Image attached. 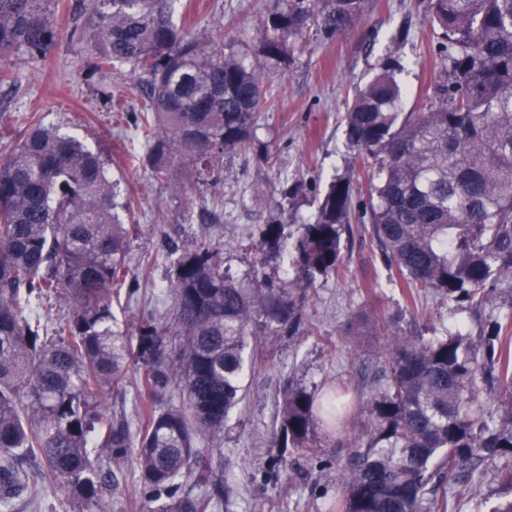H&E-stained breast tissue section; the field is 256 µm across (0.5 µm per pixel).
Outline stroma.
Here are the masks:
<instances>
[{"mask_svg":"<svg viewBox=\"0 0 512 512\" xmlns=\"http://www.w3.org/2000/svg\"><path fill=\"white\" fill-rule=\"evenodd\" d=\"M56 14L59 37L44 61L33 66L17 57L0 58V70L12 69L15 82L0 86V161L7 159L15 136L29 117L84 137L112 164L113 176L127 187L134 206L132 260L151 257L154 264L140 274V289L128 301L113 305L116 322L135 335L144 301L160 293L173 260L167 235L177 226L186 234L207 233L223 240L224 266L244 276L256 254L247 231L263 224L281 199L284 181L303 184L294 202L299 218L315 211L332 177L350 178L367 190L365 171L351 162L340 117L356 87L380 71L386 57L402 69L403 109L422 112L430 105L443 63L433 50L422 0H376L357 29L346 36L321 40L268 83L269 93L257 130L274 158L261 160L255 149L224 158L223 184L198 193L183 165L172 166L168 178L130 153L115 123L121 104L130 99L131 80L124 71L92 73L94 58L86 44L72 41L74 22L59 0ZM269 0H191L185 22L194 34L224 23L254 31L255 17ZM200 220L185 224L186 208ZM343 273L319 283L304 309L311 333L299 341L267 336L265 359L246 379L247 396L224 427V437L212 450V464L224 475V499L217 512H329L339 493L335 467L319 469L309 461L278 463L272 438L280 423L281 390L294 380L308 389L345 381L355 409H362L368 389L374 337L356 335L353 316L364 308L380 318H393L402 334L425 326L452 328L463 323L478 332L468 313L451 314L442 299L427 296L418 307L406 306L369 235L354 232L343 240ZM110 512H146L139 472L134 461L117 468L109 496ZM70 495L62 482L36 475L34 492H25L11 504V512H70Z\"/></svg>","mask_w":512,"mask_h":512,"instance_id":"35a3bbf8","label":"stroma"}]
</instances>
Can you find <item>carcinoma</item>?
Here are the masks:
<instances>
[{
	"mask_svg": "<svg viewBox=\"0 0 512 512\" xmlns=\"http://www.w3.org/2000/svg\"><path fill=\"white\" fill-rule=\"evenodd\" d=\"M180 0H74L98 70L129 69L133 127L158 178L179 162L195 183L221 182L224 156L258 145L266 85L316 35L354 29L371 0H274L251 44L219 24L199 38L177 20ZM53 0H0V56L43 59L57 36ZM435 49L448 64L425 112L402 111L399 62L355 90L346 141L370 168L366 198L333 177L313 217L297 220L295 188L251 227L252 275L224 269V244L169 238L165 285L174 322L143 316L135 338L112 326V296L132 297V203L79 137L38 121L0 162V505L31 488L30 466L66 484L74 512H110L113 468L133 459L149 512H214L222 485L200 438L224 436L261 363L264 336L303 338L302 311L339 274L352 212L417 306L435 295L481 330L394 336L374 354L358 432L336 438L341 495L331 512H512V0H426ZM298 230L291 231L292 225ZM289 261L273 282L270 261ZM67 313L48 317L51 301ZM139 371L137 429L102 399ZM180 404L161 407L170 391ZM276 447L291 460L318 448V426L349 418L340 396L292 382ZM506 495L488 506L490 468ZM190 480L204 493L178 495Z\"/></svg>",
	"mask_w": 512,
	"mask_h": 512,
	"instance_id": "1",
	"label": "carcinoma"
}]
</instances>
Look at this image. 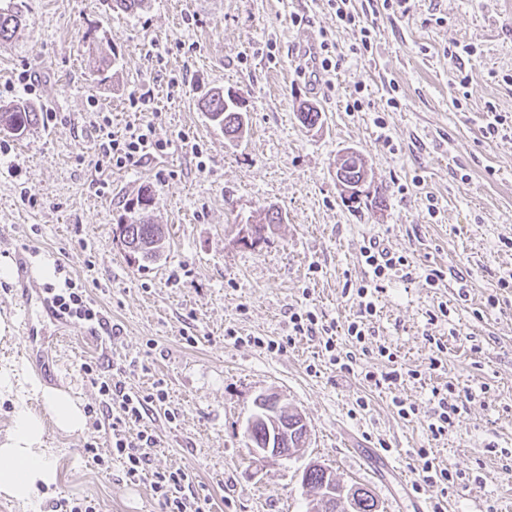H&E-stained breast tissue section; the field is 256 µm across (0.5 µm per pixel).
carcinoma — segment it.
Segmentation results:
<instances>
[{
    "label": "carcinoma",
    "instance_id": "carcinoma-1",
    "mask_svg": "<svg viewBox=\"0 0 512 512\" xmlns=\"http://www.w3.org/2000/svg\"><path fill=\"white\" fill-rule=\"evenodd\" d=\"M23 11L14 3L5 8L0 7V42L11 40L25 25ZM88 38V65L97 74L99 81L108 79V72L116 61V56L109 55L100 49L101 39L94 36V31L85 33ZM244 101L238 93L226 92L222 88L210 90L202 102V110L208 120L216 127L224 130V134L235 139L242 136L248 124L247 111L243 108ZM298 119L303 127L312 129L321 123L322 115L315 103H307L299 108ZM38 121L36 109L24 101L0 105V133L22 136ZM340 165L344 180L354 185L369 174L366 161L360 152L347 150V153L336 159ZM155 202L153 191L145 187L136 198L126 203L129 216L121 219L118 224L119 235L127 244L128 257L135 262L153 263L159 260L164 252L165 234L158 224L145 220L143 213ZM283 432L279 440L268 441L269 429L265 422L259 420L247 430L248 440L252 445L261 448L266 444L279 448H297L307 444L308 431L299 424L297 415L282 417Z\"/></svg>",
    "mask_w": 512,
    "mask_h": 512
}]
</instances>
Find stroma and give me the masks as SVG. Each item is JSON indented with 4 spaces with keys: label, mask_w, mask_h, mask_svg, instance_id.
Returning a JSON list of instances; mask_svg holds the SVG:
<instances>
[{
    "label": "stroma",
    "mask_w": 512,
    "mask_h": 512,
    "mask_svg": "<svg viewBox=\"0 0 512 512\" xmlns=\"http://www.w3.org/2000/svg\"><path fill=\"white\" fill-rule=\"evenodd\" d=\"M27 25L0 44V88L16 73L37 77L35 95L16 91L0 102L31 99L38 112L57 114L22 138H10L0 156V257L25 256L40 271L39 288L85 285L116 325L101 343L89 325L47 324L64 331L63 359L49 372L27 361L17 303L18 280L0 279V318L13 329L0 340V367L81 398L87 427L75 434L46 423V445L60 481L38 494V509L53 512L62 498L95 500L99 512H159L148 484L127 481L109 453V419L98 387L80 365L100 376L127 364L128 387L149 392L163 384L166 409L143 424L158 438L150 468L192 474L210 499V512H306L302 475L310 460L343 485L367 487L383 512H405L403 498L442 501L444 512H505L512 504V469L488 446L512 449V288L498 279L512 273V139L482 136L486 102L512 116V0H410L408 12L377 18L371 57L349 55L350 29L327 0H147L129 14L107 0H20ZM304 16L296 25L293 15ZM104 31L117 54L108 81L87 66L82 36ZM328 40L346 59L328 81L309 84L295 51ZM473 47L463 69L468 98L453 105L448 45ZM185 92L170 95L172 77ZM214 87L238 92L249 124L229 140L199 107ZM399 100L387 109L389 95ZM149 97L151 113L131 108V96ZM360 100V110L347 103ZM322 111L321 126L305 129L301 102ZM112 118V132L152 120L167 141L164 155L126 168L97 164L95 124ZM384 117L385 128L375 120ZM202 158H195L192 145ZM362 153L371 171L368 202L353 205L336 181V157ZM205 168H198V161ZM151 187L150 216L163 225L167 247L147 266L130 262L117 224L126 202ZM436 199L437 215L428 212ZM274 207L283 223L252 234L258 211ZM377 241L406 255L417 269L411 282L392 278L375 295L374 344L399 354L410 369L426 370L425 333L446 337L445 371L425 382L404 381L397 393L415 403L412 422L400 420L387 392H364L358 378L323 363L318 342L302 338L283 353L227 339L226 330L250 336L287 335L291 312L316 307L346 325L357 305L343 292L360 278V249ZM51 265L53 277L42 274ZM318 273H311V266ZM445 279L430 287L428 270ZM468 300H459V288ZM496 308H488V295ZM447 303L448 321L428 313ZM195 337L188 345L187 337ZM318 373H308L310 363ZM453 382L473 398L454 427L432 439L431 389ZM278 393L305 417L310 437L291 458L257 463L245 429L256 398ZM366 411L353 413L359 395ZM98 440L97 454L85 445ZM431 449L440 466L469 474L468 484L441 493L416 489V451ZM395 461L409 484L378 478L372 458Z\"/></svg>",
    "instance_id": "1"
}]
</instances>
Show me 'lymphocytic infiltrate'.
<instances>
[{
  "label": "lymphocytic infiltrate",
  "mask_w": 512,
  "mask_h": 512,
  "mask_svg": "<svg viewBox=\"0 0 512 512\" xmlns=\"http://www.w3.org/2000/svg\"><path fill=\"white\" fill-rule=\"evenodd\" d=\"M100 138L99 150L102 165L125 168L141 162L155 154L165 153L167 143L155 136L153 122L139 123L129 128L123 139L112 136V119L103 116L98 125ZM363 263L367 268L364 278L357 282L346 283L344 291L355 297L358 312L347 325L346 338L350 350H343L338 342L339 330L335 321L326 319L316 310L305 308L293 312L289 318L291 332L283 339H264L259 336L249 337V344L268 352L283 353L294 344L296 338L308 337L318 339L321 354L328 364L344 376H359L364 387L368 389L397 388L405 379H421L424 372L443 370V355L446 343L435 336H427L431 356L427 371L398 366L397 354L389 347L378 346L370 349L369 342L375 336L373 319L377 314L374 296L383 289L391 274H400L402 280H411L416 271L407 256L381 247L379 242H369L361 250ZM53 302L67 319L83 323L106 325L107 319L97 304L89 297L85 289L68 285L61 292L54 294ZM377 354L387 362V369L374 371L361 367V357ZM126 370L117 367L112 377L100 381L99 393L102 404L115 410L112 422L111 455L124 467L130 482H148L161 507V512H209L207 497L195 493L192 476L182 470L167 472L149 471L150 448L156 447L157 439L148 430L137 431L130 435L127 425L139 423L149 411L165 403L167 392L162 386H154L152 392L139 394L127 389L124 382ZM432 415L428 430L432 437L447 434L464 406L463 396L451 383L432 387Z\"/></svg>",
  "instance_id": "1"
}]
</instances>
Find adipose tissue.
<instances>
[{
    "instance_id": "1",
    "label": "adipose tissue",
    "mask_w": 512,
    "mask_h": 512,
    "mask_svg": "<svg viewBox=\"0 0 512 512\" xmlns=\"http://www.w3.org/2000/svg\"><path fill=\"white\" fill-rule=\"evenodd\" d=\"M31 394L41 396L47 417L30 413L24 400H17L14 425L0 443V494L24 504H34L38 492H51L59 475L45 445V420L57 430L72 434L83 431L87 416L83 404L63 389H49L31 382Z\"/></svg>"
}]
</instances>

==*==

▶ _PROBLEM TO WORK ON_
Copy in full each line that holds the word "adipose".

▶ _WRITTEN RESPONSE_
Find adipose tissue.
    "label": "adipose tissue",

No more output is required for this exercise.